Below are some records. Quote exactly the lines from the one that contains "TOF1 pin XSHUT: B7 -> A15" through the last, both included, and leave out the pictures.

------------------------------------

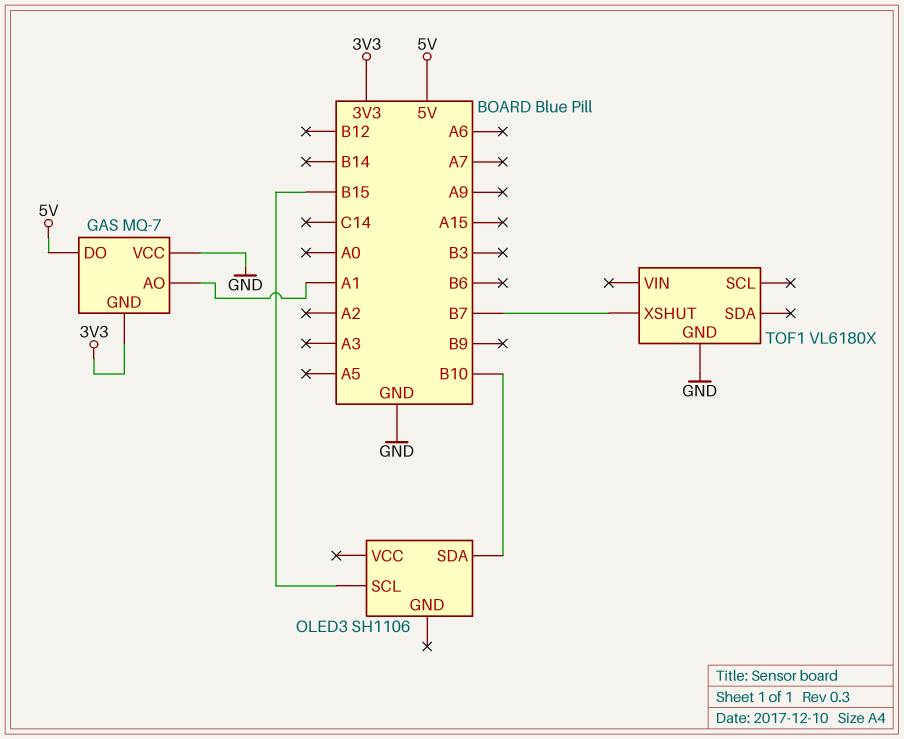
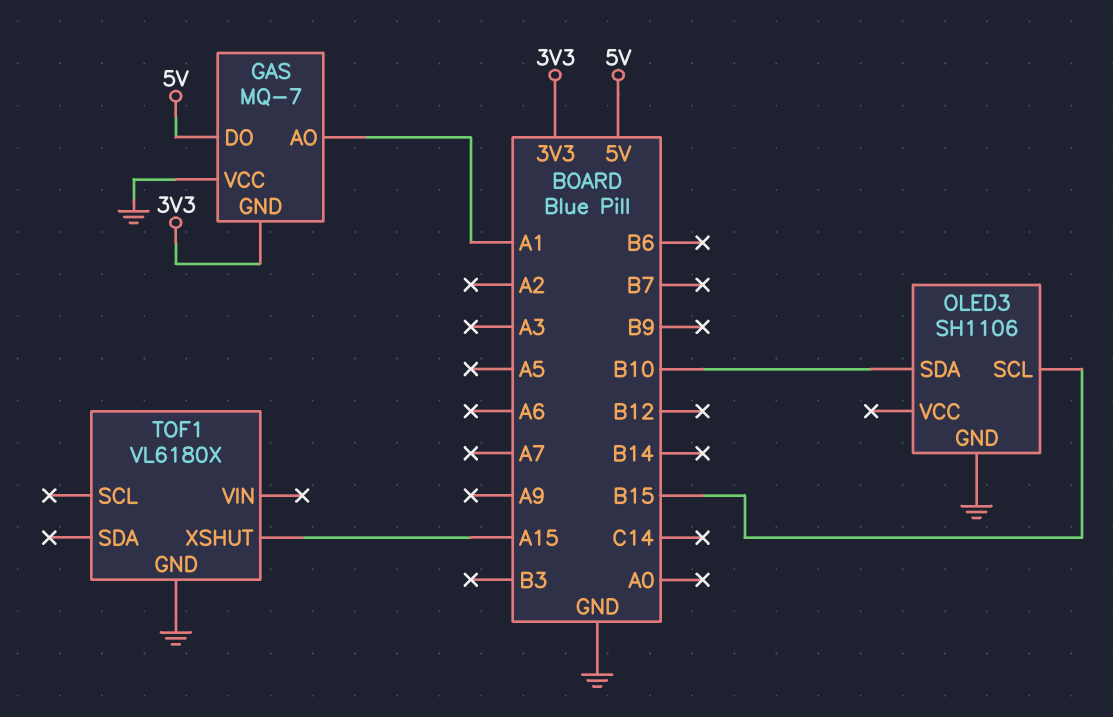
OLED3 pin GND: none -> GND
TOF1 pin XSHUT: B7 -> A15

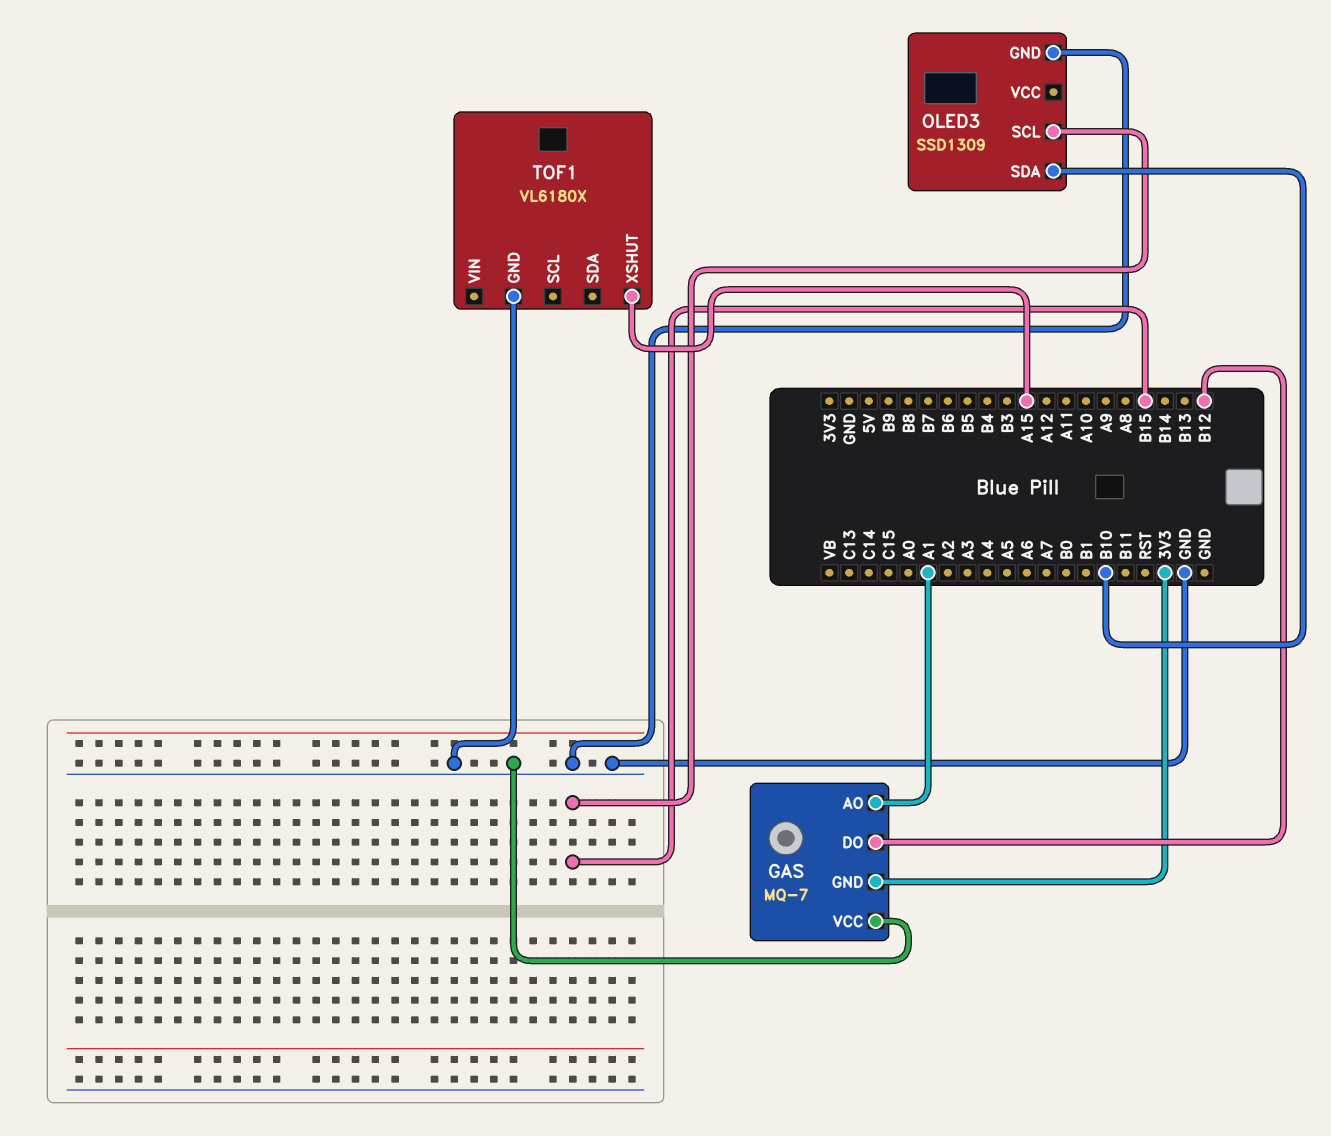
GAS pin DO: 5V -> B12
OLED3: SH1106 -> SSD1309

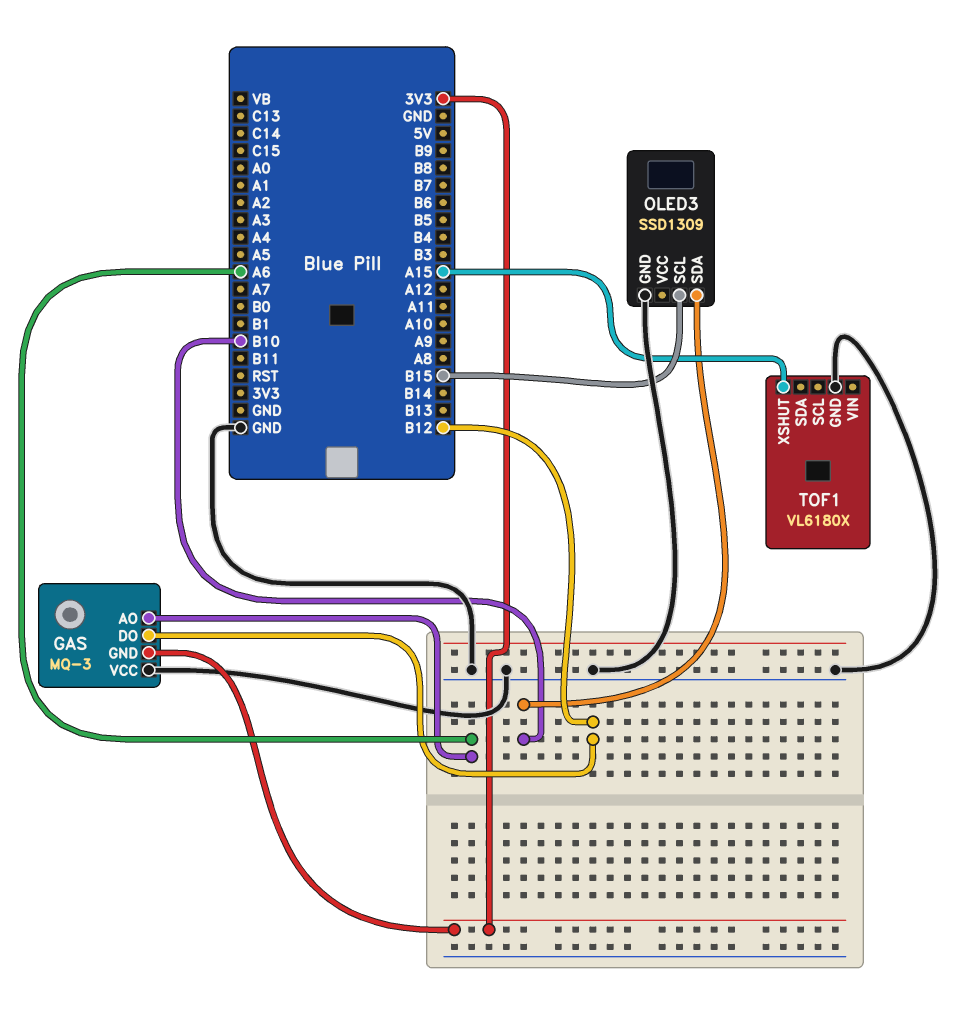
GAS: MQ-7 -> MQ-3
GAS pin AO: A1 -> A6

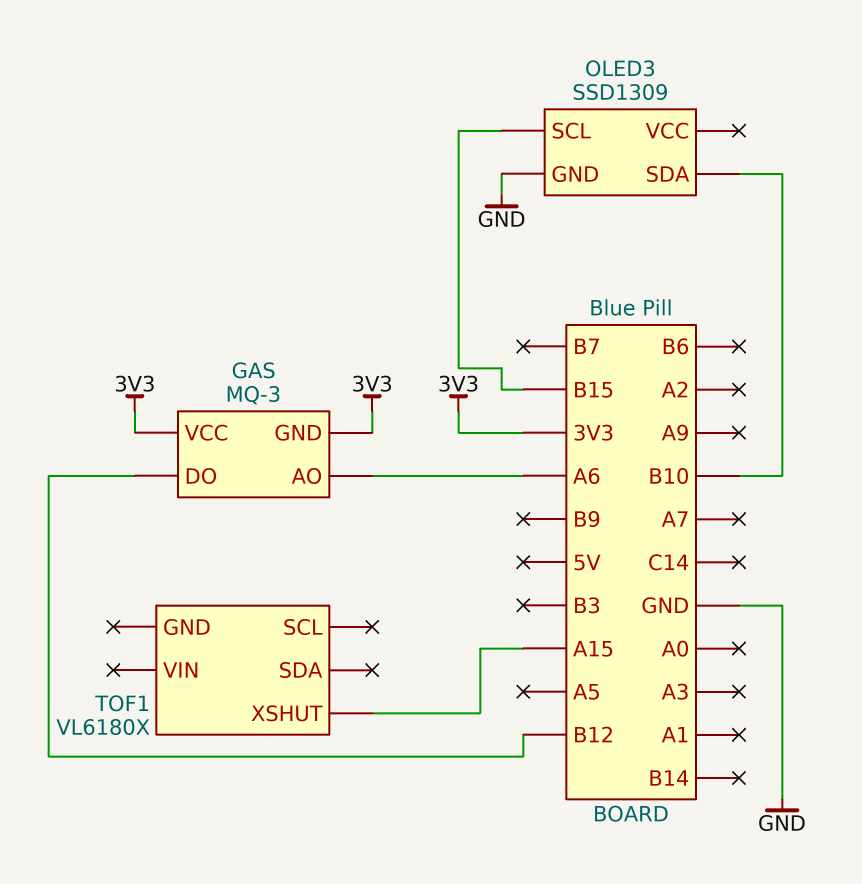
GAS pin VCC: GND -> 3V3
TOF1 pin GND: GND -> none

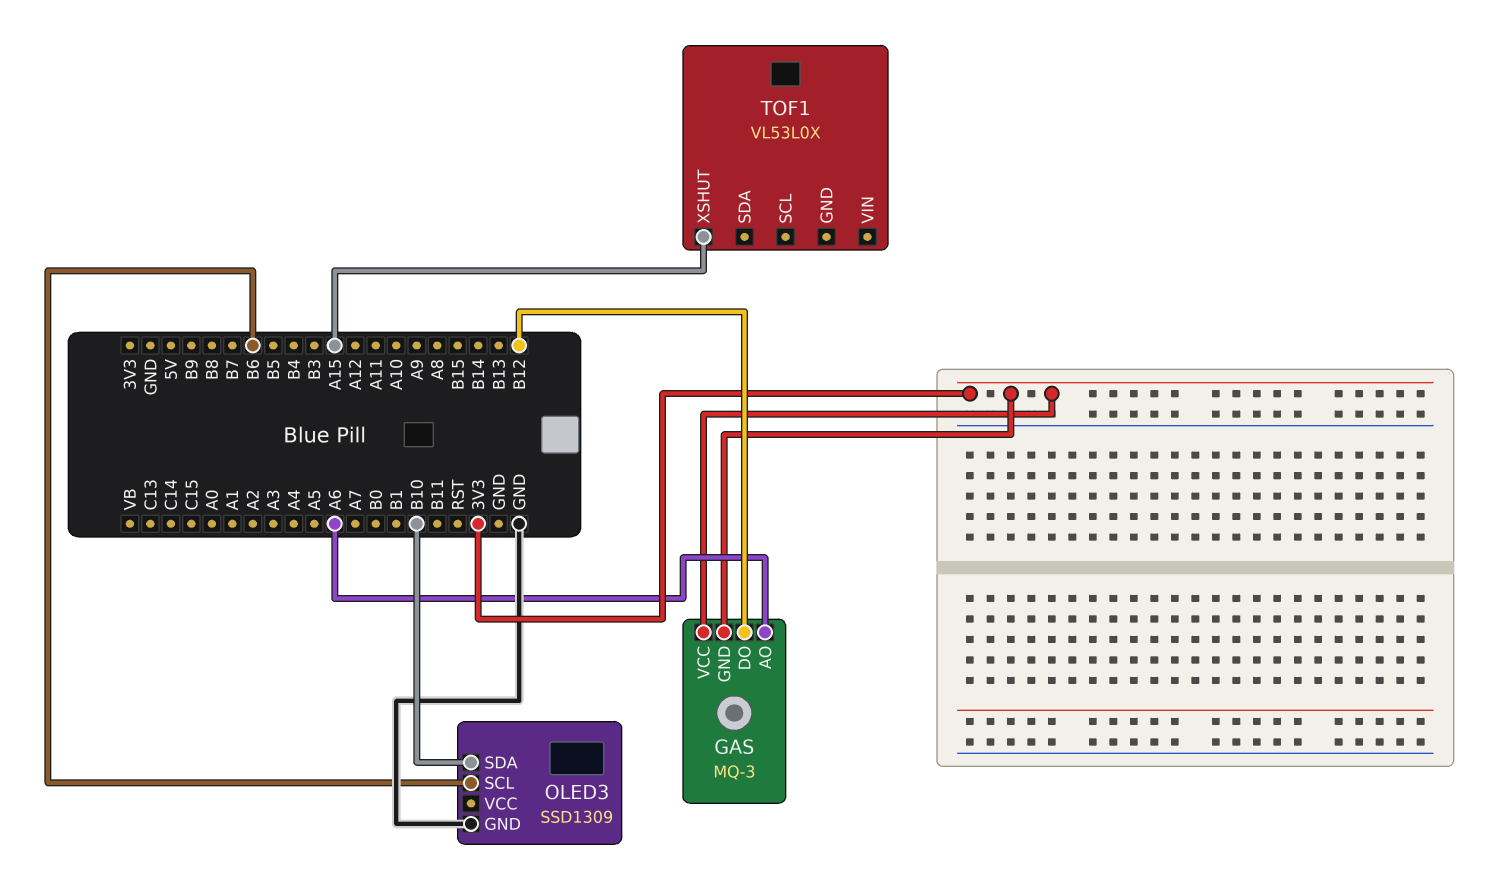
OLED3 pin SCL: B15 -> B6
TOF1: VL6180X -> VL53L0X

------------------------------------

▶ [EXPECTED OUTPUT]
TOF1 pin XSHUT: B7 -> A15

GAS pin DO: 5V -> B12
OLED3: SH1106 -> SSD1309

GAS: MQ-7 -> MQ-3
GAS pin AO: A1 -> A6

GAS pin VCC: GND -> 3V3
TOF1 pin GND: GND -> none

OLED3 pin SCL: B15 -> B6
TOF1: VL6180X -> VL53L0X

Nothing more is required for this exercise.